┌──
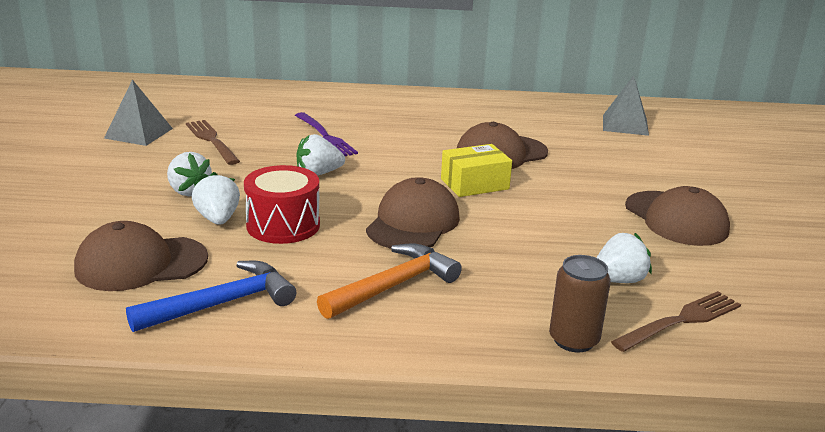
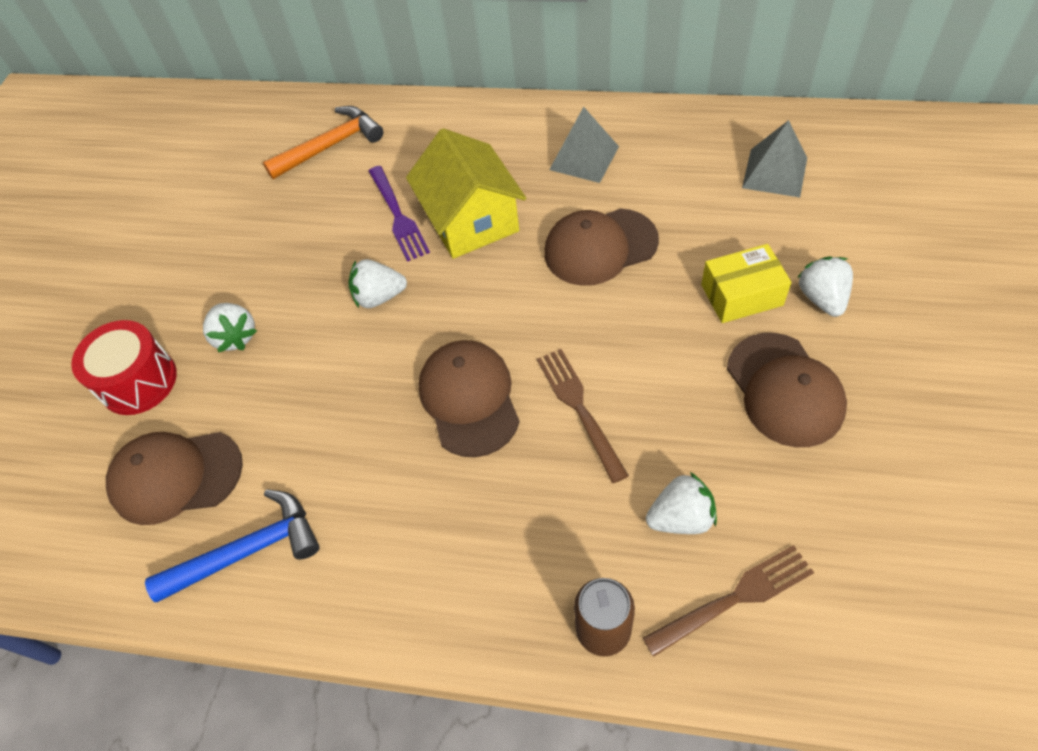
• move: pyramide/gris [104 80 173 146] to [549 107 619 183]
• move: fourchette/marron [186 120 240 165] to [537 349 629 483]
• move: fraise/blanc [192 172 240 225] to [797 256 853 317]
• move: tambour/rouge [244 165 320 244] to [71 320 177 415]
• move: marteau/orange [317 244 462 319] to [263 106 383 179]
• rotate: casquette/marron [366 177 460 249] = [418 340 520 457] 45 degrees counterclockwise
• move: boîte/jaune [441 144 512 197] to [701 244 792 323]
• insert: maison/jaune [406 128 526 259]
└──
**Action item:**
Each line containing "move" belongs in the answer; pick these out of the material and copy them.

**Worked solution:**
• move: pyramide/gris [104 80 173 146] to [549 107 619 183]
• move: fourchette/marron [186 120 240 165] to [537 349 629 483]
• move: fraise/blanc [192 172 240 225] to [797 256 853 317]
• move: tambour/rouge [244 165 320 244] to [71 320 177 415]
• move: marteau/orange [317 244 462 319] to [263 106 383 179]
• move: boîte/jaune [441 144 512 197] to [701 244 792 323]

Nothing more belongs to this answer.